THE RECORDS:
▬▬▬▬▬▬
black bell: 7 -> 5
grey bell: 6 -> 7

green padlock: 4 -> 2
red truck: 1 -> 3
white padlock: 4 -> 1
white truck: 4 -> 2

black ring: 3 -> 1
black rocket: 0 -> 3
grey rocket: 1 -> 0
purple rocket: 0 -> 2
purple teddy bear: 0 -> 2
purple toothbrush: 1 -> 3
▬▬▬▬▬▬
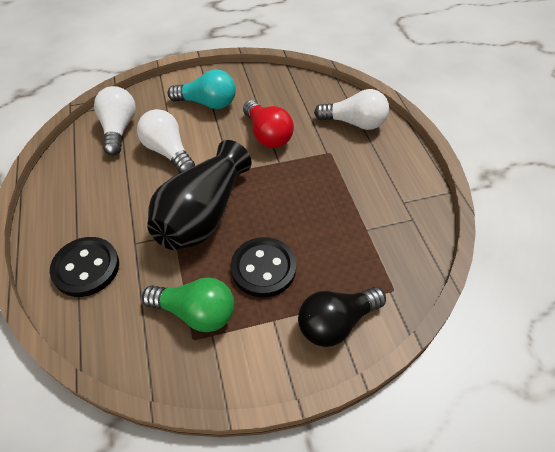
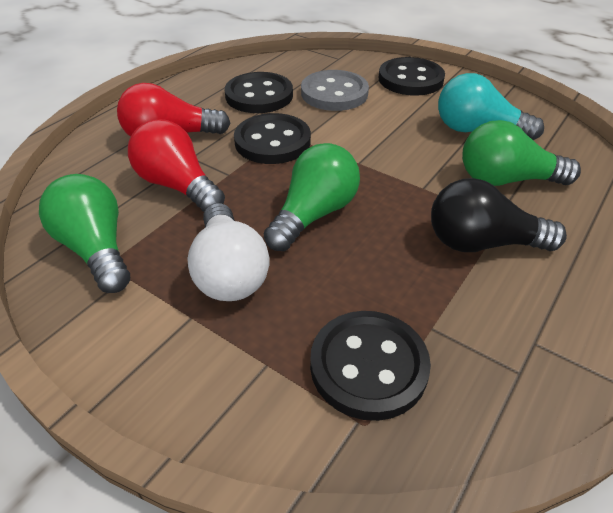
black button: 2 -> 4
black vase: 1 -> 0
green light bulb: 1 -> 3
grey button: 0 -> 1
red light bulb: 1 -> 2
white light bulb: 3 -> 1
▬▬▬▬▬▬
Go through the listing above and report how many of its lines contain the word "purple", with only the number as output.

EXERCISE OUTPUT:
3